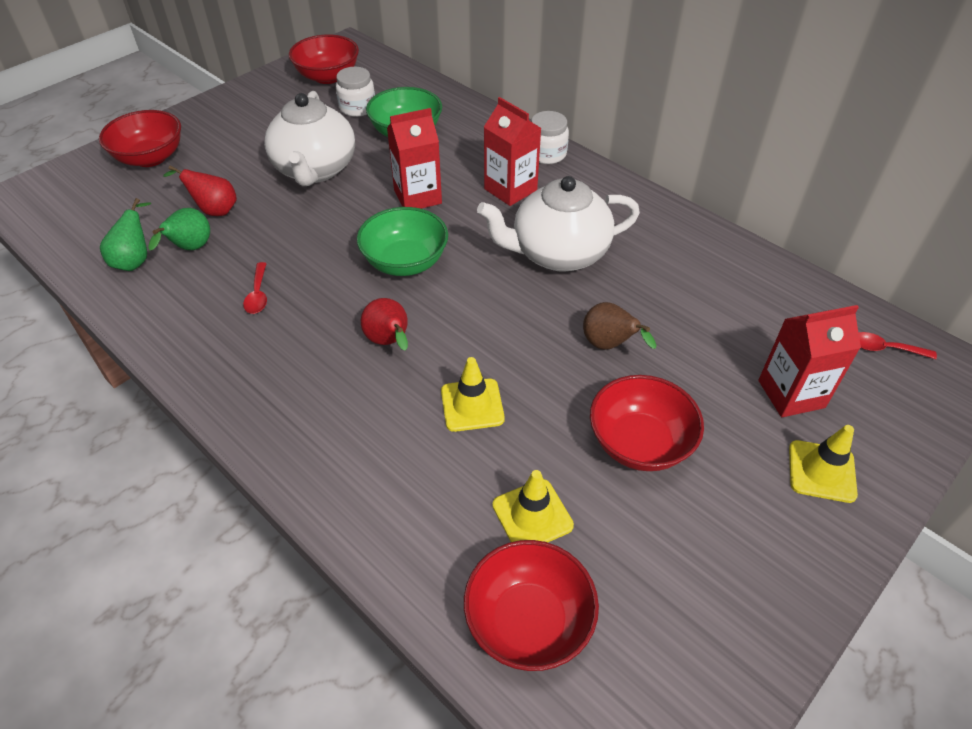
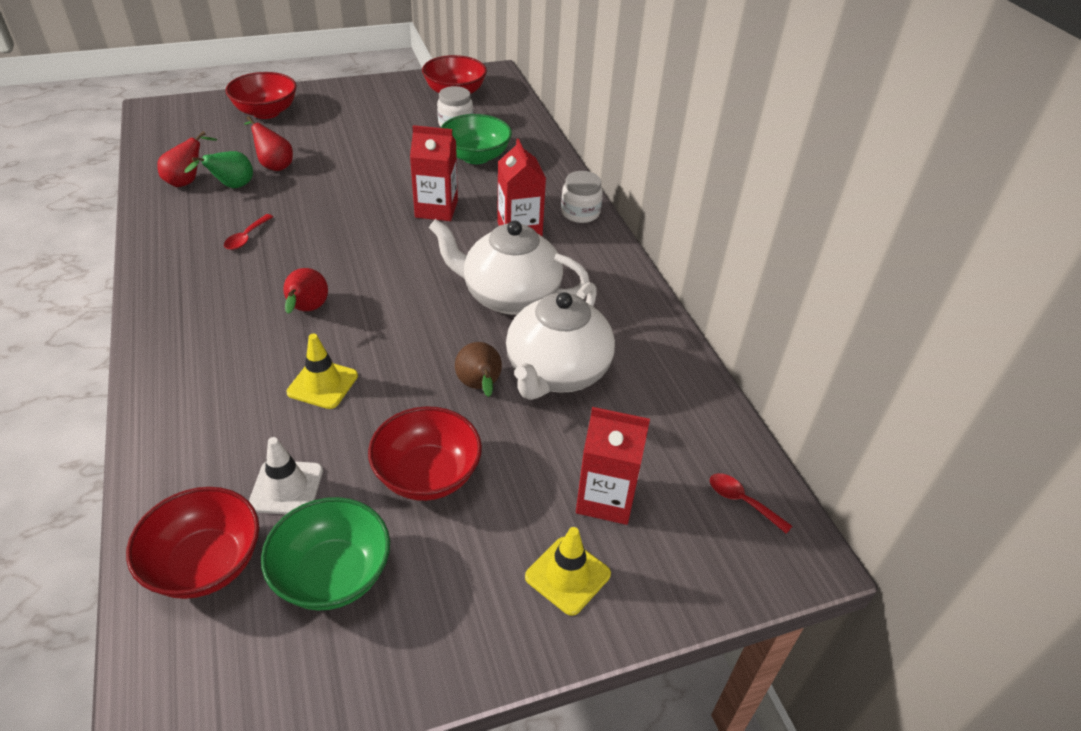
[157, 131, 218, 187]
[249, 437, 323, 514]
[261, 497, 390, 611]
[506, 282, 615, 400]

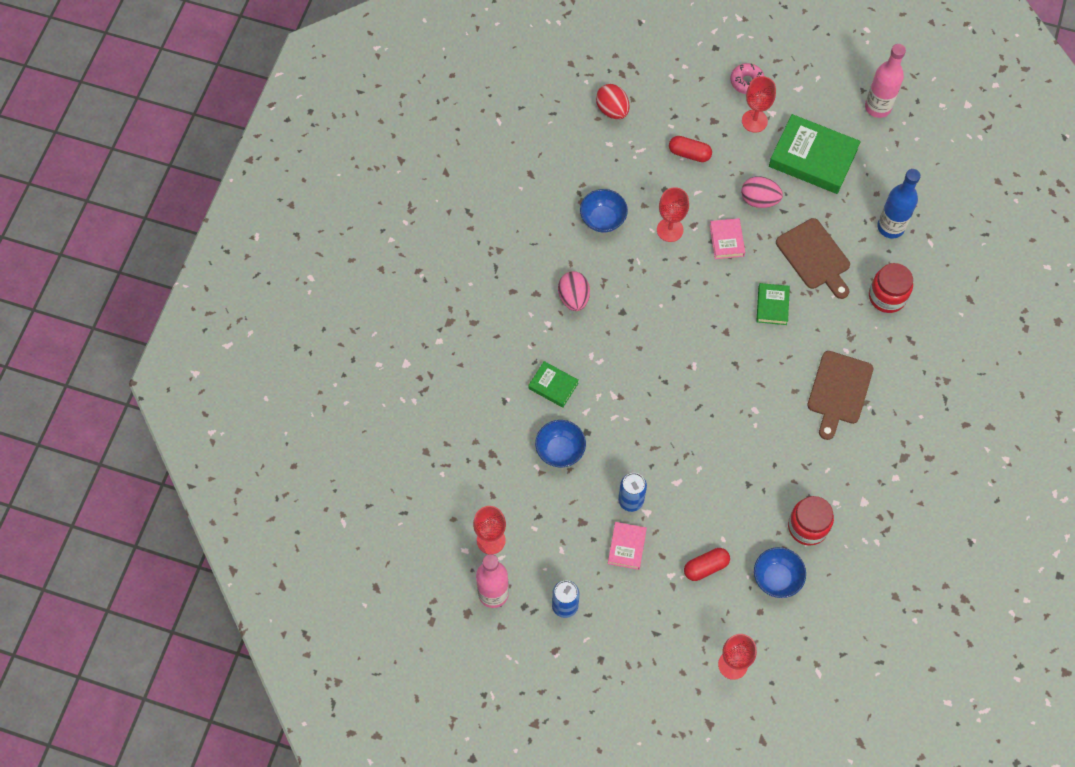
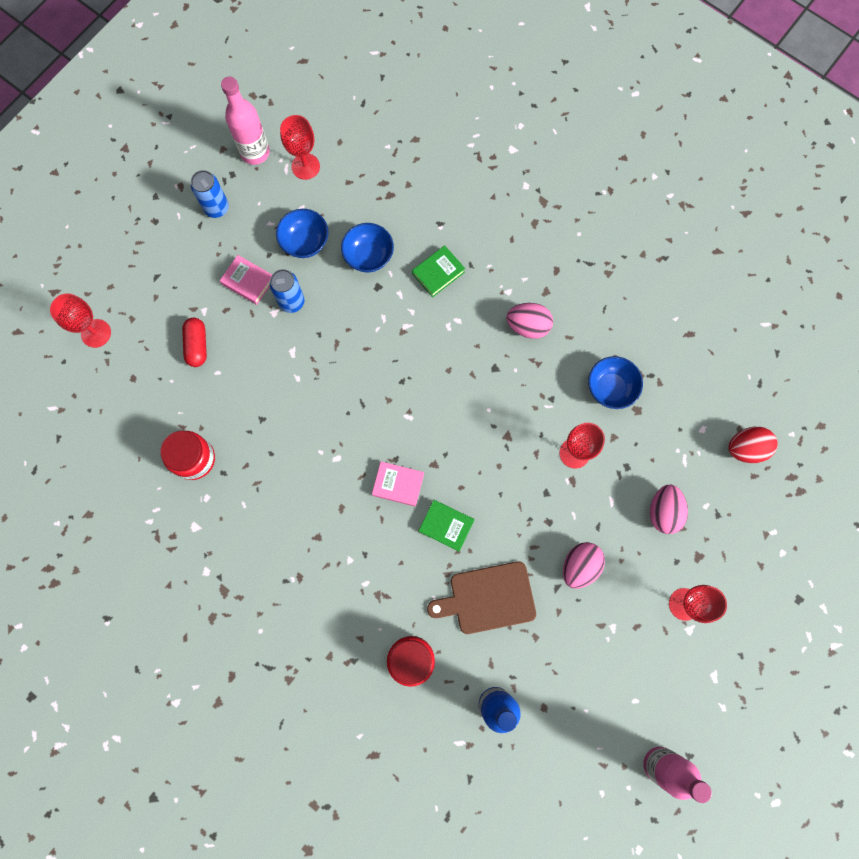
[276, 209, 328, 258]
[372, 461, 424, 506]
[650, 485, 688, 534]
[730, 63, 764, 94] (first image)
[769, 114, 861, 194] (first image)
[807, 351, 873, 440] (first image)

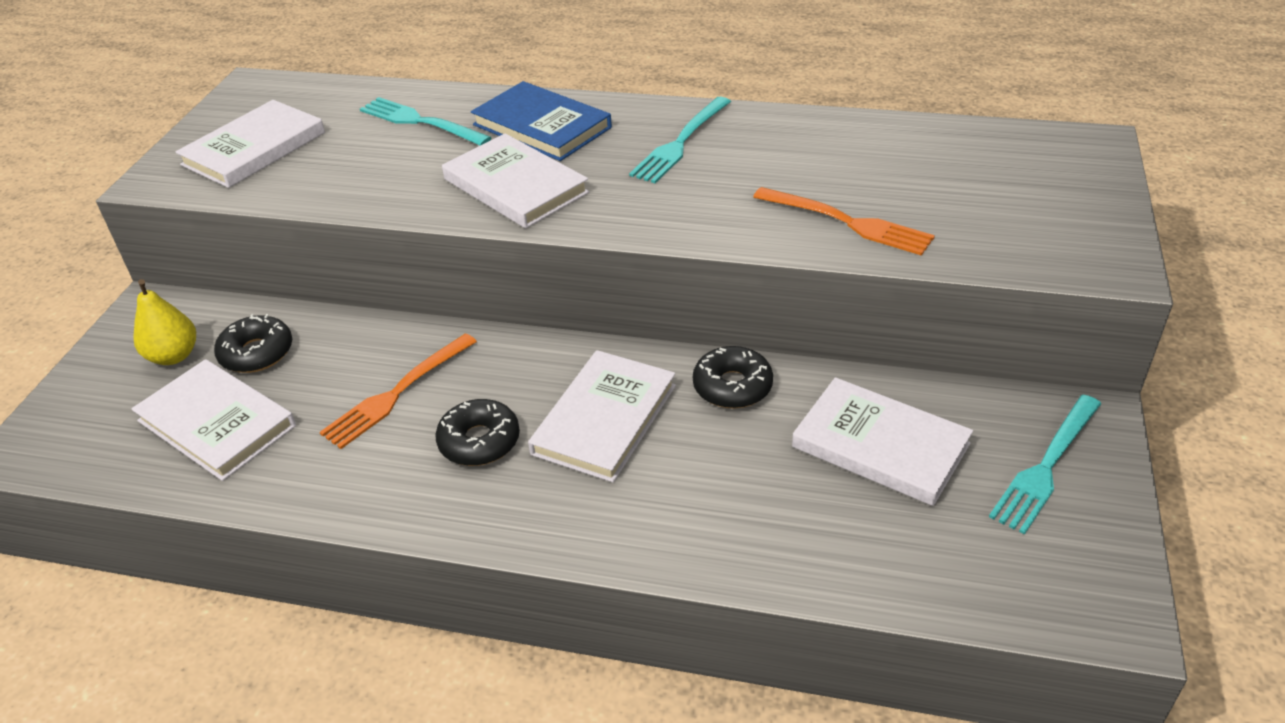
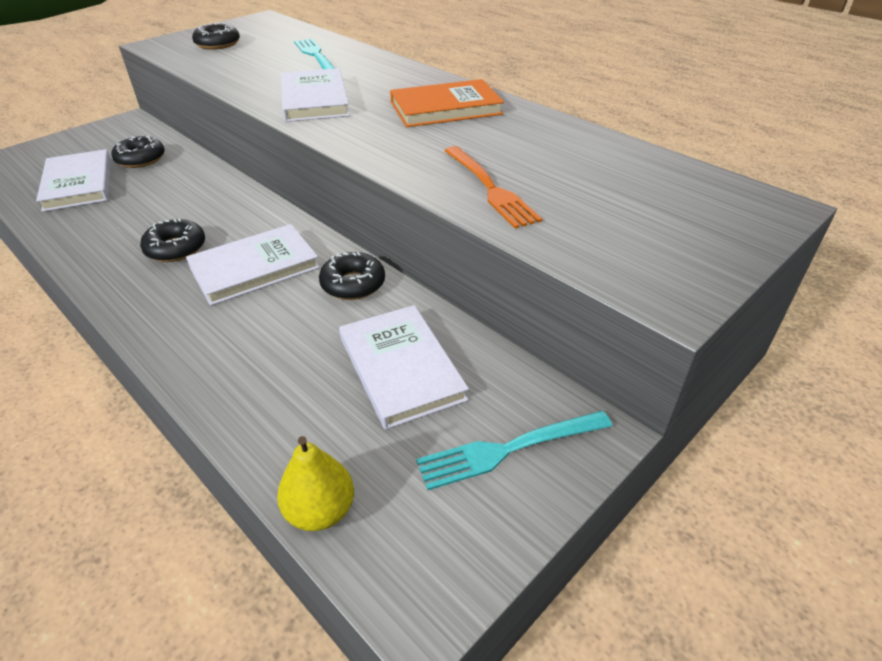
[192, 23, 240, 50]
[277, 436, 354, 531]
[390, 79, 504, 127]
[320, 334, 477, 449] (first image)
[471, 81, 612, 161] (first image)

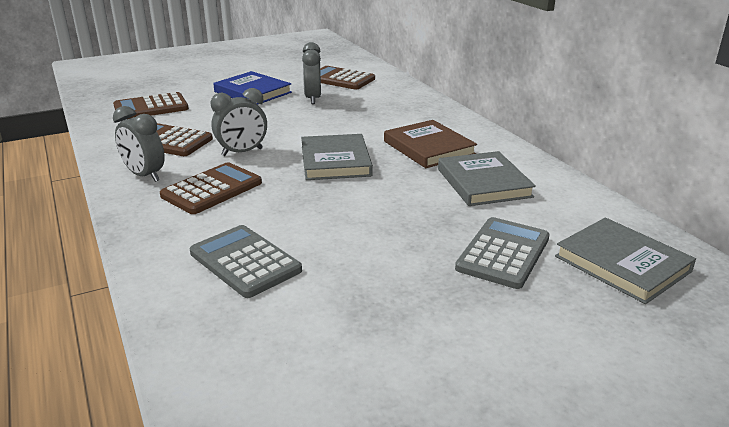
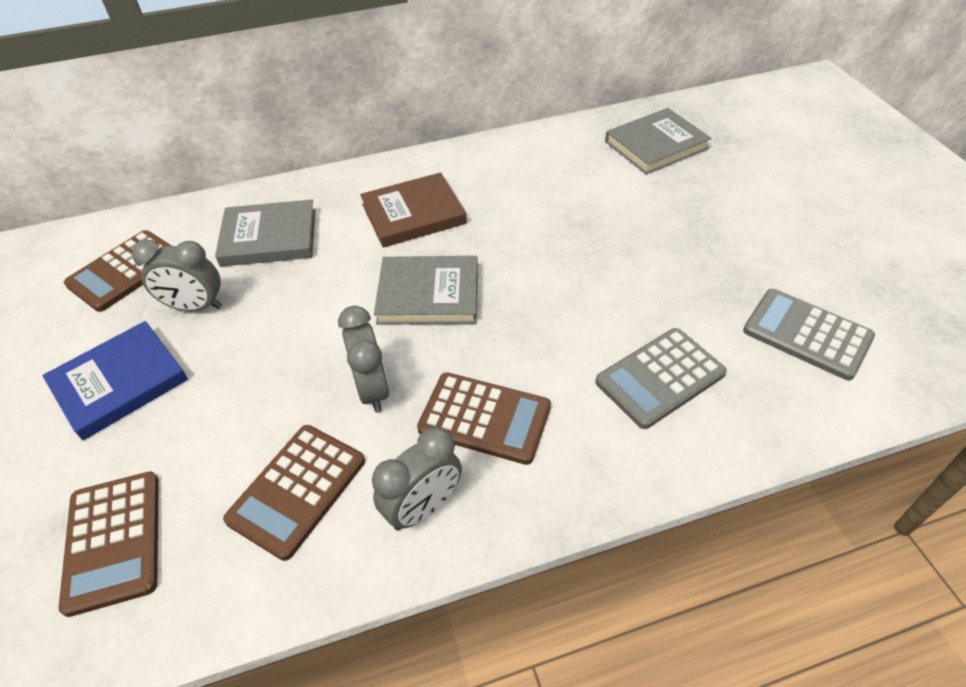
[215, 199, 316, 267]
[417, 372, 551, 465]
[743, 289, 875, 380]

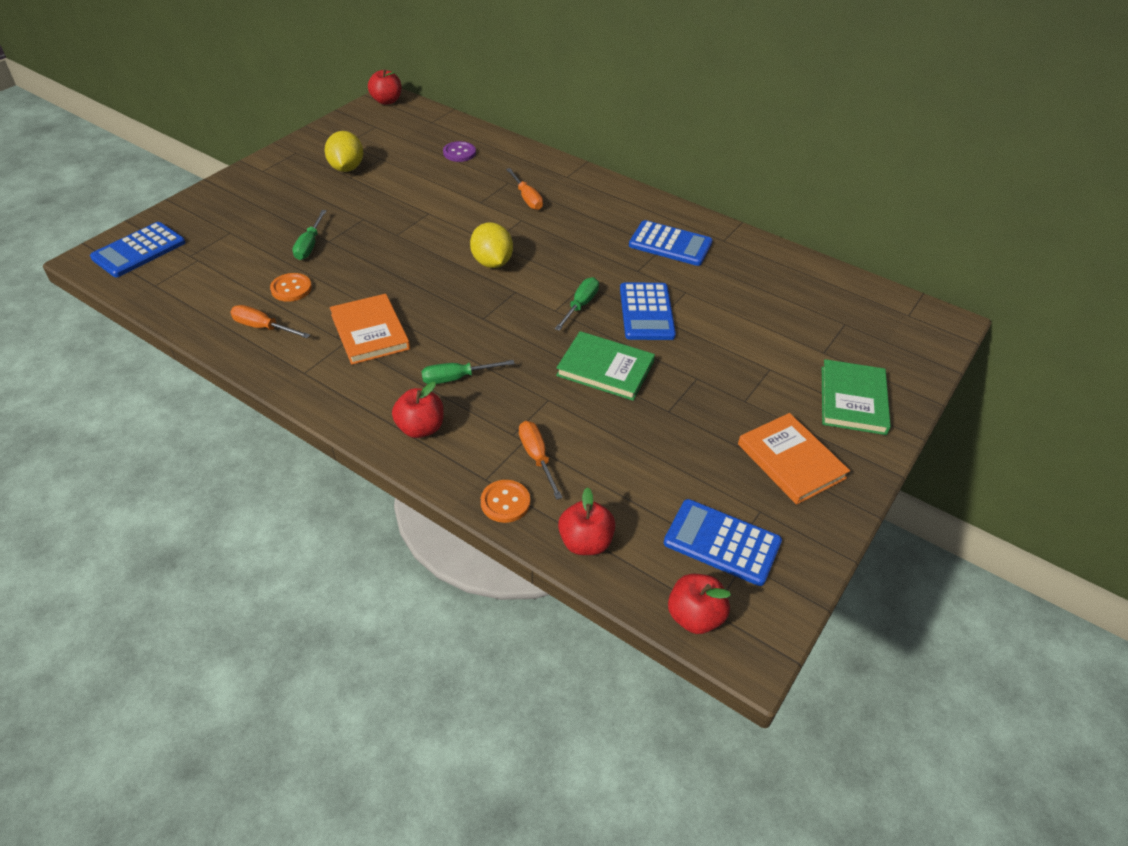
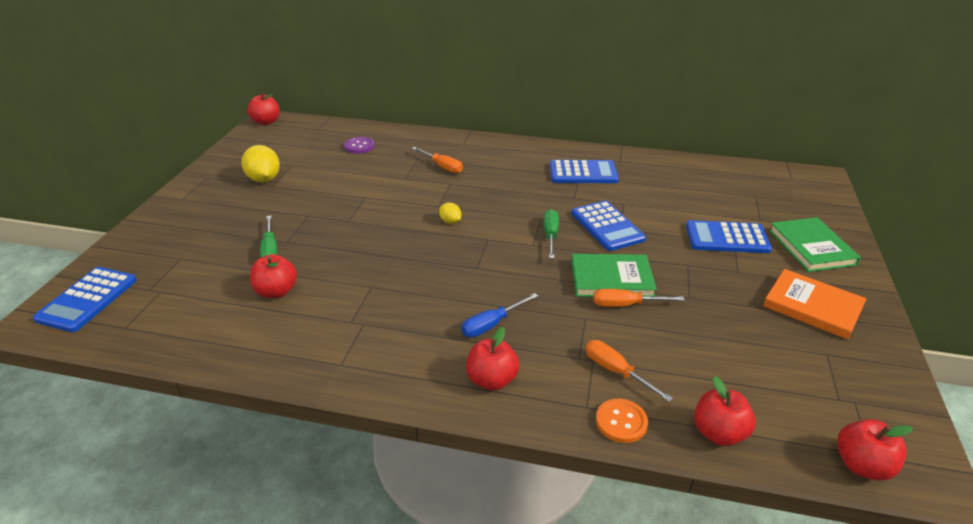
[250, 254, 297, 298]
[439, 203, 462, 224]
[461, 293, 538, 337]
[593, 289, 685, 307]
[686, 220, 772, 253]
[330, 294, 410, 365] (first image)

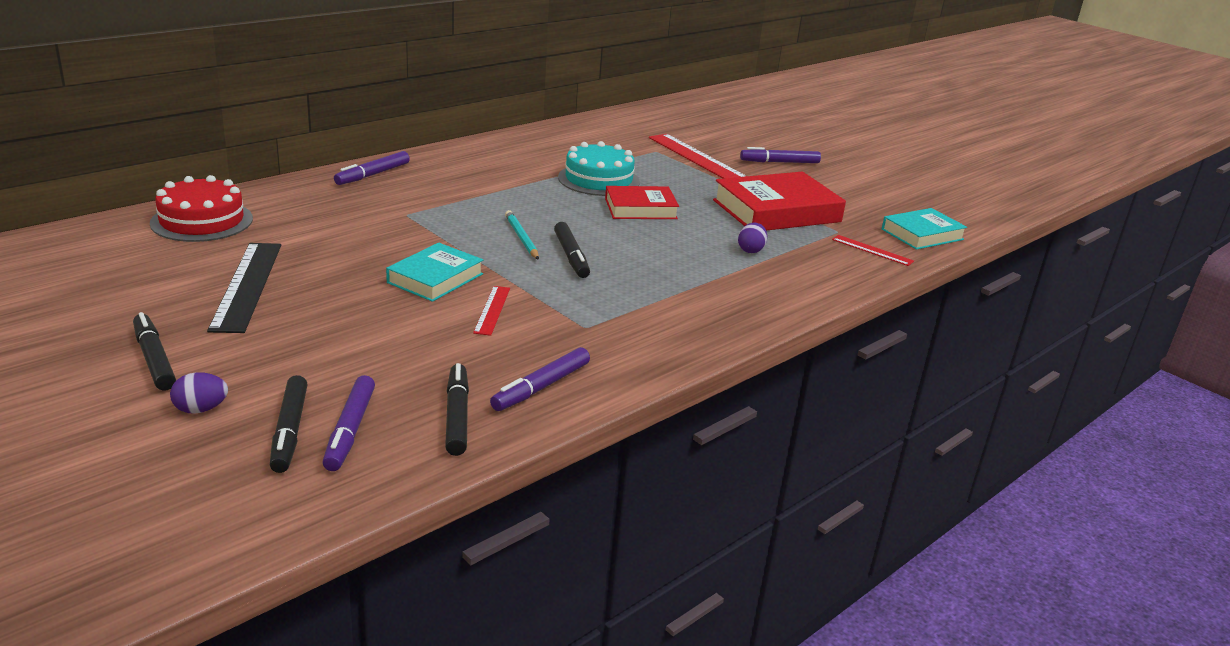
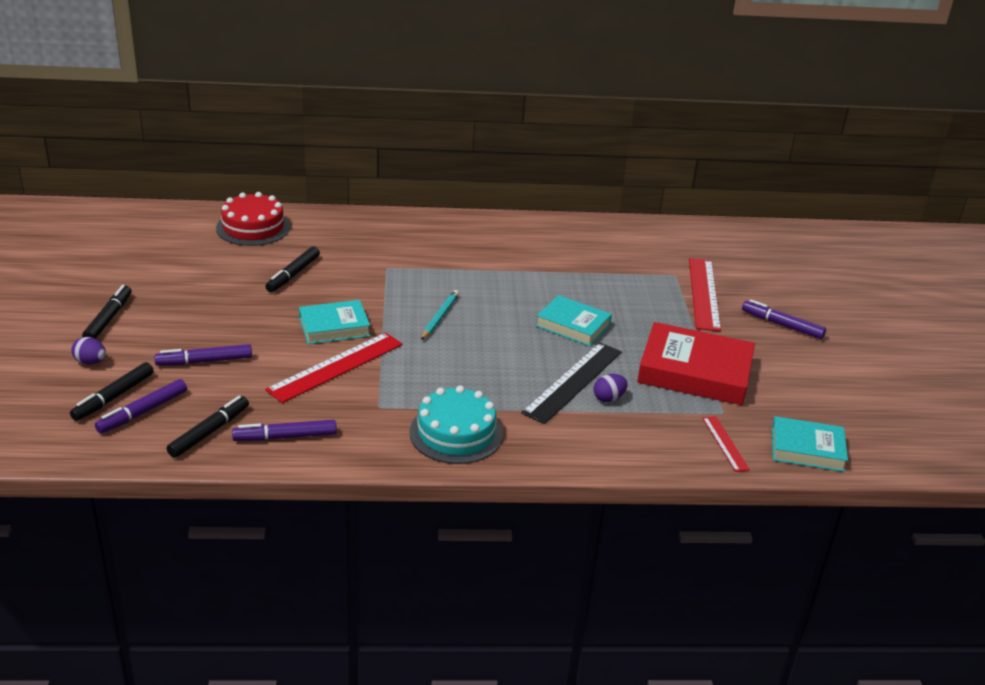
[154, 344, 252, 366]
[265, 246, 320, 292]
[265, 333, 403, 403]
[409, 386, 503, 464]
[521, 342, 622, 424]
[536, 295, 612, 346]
________
== WHAT YOU HAVE TO DO ==
Each record needs to be reproduced exactly, and no image should be carried over.

== ANSWER TO THIS EXERCISE ==
[157, 131, 218, 187]
[249, 437, 323, 514]
[261, 497, 390, 611]
[506, 282, 615, 400]

[276, 209, 328, 258]
[372, 461, 424, 506]
[650, 485, 688, 534]
[730, 63, 764, 94] (first image)
[769, 114, 861, 194] (first image)
[807, 351, 873, 440] (first image)

[192, 23, 240, 50]
[277, 436, 354, 531]
[390, 79, 504, 127]
[320, 334, 477, 449] (first image)
[471, 81, 612, 161] (first image)

[215, 199, 316, 267]
[417, 372, 551, 465]
[743, 289, 875, 380]

[250, 254, 297, 298]
[439, 203, 462, 224]
[461, 293, 538, 337]
[593, 289, 685, 307]
[686, 220, 772, 253]
[330, 294, 410, 365] (first image)

[154, 344, 252, 366]
[265, 246, 320, 292]
[265, 333, 403, 403]
[409, 386, 503, 464]
[521, 342, 622, 424]
[536, 295, 612, 346]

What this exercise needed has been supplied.